[Dataset items]
** Start **
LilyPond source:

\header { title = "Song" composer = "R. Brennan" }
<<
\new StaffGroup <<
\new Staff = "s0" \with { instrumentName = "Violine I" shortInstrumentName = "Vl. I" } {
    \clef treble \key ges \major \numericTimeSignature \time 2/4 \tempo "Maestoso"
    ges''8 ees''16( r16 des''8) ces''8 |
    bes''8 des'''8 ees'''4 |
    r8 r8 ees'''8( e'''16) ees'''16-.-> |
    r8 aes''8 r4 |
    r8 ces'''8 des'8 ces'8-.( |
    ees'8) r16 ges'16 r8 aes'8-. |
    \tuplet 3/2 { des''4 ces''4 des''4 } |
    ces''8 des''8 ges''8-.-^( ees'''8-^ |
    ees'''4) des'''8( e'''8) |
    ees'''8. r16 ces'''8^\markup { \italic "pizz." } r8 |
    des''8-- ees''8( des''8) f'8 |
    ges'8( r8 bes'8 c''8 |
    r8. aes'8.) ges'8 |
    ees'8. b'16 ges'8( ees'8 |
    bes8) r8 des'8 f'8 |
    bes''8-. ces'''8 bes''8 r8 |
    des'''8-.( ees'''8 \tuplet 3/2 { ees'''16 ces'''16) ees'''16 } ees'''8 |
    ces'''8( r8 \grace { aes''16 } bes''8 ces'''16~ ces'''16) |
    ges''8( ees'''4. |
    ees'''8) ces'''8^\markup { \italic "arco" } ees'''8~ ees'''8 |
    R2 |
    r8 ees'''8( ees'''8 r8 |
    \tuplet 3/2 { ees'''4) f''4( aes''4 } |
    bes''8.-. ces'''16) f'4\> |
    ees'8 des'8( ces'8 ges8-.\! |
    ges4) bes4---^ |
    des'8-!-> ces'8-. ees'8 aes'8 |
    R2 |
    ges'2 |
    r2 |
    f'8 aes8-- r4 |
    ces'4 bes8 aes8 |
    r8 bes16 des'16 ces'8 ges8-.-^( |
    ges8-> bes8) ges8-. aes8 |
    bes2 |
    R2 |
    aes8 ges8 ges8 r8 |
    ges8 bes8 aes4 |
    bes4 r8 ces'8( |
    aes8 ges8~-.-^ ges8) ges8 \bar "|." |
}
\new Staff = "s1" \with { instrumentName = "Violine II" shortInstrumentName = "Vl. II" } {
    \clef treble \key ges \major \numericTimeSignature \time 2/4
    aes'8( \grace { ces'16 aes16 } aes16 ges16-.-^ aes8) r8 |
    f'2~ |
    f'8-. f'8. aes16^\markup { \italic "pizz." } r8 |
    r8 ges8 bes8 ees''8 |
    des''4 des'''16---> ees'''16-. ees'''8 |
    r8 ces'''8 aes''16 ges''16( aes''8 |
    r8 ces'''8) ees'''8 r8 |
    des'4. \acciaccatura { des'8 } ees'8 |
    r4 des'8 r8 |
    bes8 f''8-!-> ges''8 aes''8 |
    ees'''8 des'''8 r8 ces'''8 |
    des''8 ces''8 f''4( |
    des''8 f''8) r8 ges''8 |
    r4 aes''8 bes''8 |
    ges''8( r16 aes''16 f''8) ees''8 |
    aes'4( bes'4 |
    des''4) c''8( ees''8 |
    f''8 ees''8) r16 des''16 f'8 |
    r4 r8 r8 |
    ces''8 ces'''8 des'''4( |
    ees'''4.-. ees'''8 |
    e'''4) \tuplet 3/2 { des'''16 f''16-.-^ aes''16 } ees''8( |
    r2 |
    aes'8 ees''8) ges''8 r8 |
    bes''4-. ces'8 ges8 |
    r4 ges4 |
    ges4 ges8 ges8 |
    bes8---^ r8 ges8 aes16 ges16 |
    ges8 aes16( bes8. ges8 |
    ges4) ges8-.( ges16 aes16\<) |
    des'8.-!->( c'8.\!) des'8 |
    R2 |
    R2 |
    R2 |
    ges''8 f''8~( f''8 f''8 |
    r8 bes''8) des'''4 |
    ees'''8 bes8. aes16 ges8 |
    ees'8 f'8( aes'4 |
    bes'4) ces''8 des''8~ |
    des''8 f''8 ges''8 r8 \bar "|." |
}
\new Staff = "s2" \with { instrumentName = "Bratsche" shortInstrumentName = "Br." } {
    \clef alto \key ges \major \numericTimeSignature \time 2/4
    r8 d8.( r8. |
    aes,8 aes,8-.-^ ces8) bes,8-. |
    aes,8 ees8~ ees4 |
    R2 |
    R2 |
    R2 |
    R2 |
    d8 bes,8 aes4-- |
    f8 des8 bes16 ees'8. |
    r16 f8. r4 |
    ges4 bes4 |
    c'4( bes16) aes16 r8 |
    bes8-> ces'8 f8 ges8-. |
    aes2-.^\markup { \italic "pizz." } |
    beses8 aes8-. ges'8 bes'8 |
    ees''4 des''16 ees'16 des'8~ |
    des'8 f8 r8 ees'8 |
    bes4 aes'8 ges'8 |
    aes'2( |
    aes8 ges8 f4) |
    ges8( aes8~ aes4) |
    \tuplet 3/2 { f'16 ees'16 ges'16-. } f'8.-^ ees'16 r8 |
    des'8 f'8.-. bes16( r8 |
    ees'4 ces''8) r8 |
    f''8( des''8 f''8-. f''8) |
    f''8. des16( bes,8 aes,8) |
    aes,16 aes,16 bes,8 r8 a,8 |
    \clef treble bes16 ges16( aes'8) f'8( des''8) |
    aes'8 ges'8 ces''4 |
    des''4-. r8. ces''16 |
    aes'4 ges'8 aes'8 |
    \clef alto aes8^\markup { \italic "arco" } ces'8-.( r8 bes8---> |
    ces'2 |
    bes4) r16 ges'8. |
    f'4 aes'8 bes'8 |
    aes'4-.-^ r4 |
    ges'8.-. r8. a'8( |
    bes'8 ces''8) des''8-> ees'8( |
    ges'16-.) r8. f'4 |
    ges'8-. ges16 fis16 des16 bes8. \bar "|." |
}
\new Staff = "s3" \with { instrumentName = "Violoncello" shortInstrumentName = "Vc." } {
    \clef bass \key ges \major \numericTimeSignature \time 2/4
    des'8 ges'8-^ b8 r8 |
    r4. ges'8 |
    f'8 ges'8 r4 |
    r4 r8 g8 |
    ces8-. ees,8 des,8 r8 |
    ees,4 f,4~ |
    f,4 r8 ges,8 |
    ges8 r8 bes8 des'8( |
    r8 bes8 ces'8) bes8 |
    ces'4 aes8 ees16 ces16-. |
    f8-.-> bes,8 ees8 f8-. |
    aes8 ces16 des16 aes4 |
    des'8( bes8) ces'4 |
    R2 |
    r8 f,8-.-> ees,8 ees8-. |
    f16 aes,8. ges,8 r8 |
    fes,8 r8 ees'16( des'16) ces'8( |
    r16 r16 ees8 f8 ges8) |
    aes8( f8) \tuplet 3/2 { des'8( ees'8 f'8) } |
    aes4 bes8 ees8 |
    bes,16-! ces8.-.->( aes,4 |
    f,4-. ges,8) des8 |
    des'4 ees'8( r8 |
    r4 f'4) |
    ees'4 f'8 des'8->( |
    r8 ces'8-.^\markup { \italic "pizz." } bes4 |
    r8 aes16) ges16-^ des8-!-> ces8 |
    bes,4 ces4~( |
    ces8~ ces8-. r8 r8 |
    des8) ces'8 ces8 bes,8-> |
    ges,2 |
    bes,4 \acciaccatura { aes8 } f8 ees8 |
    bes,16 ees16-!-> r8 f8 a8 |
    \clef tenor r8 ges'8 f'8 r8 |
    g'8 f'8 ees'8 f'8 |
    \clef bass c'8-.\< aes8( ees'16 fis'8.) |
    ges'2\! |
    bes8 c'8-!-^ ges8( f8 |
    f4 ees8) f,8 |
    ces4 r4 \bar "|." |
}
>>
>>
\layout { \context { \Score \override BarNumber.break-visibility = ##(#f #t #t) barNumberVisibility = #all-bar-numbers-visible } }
** End **
(Task directions) Count the lines in the items above that contain the string "bass". Give only the number.

(Complete response) 2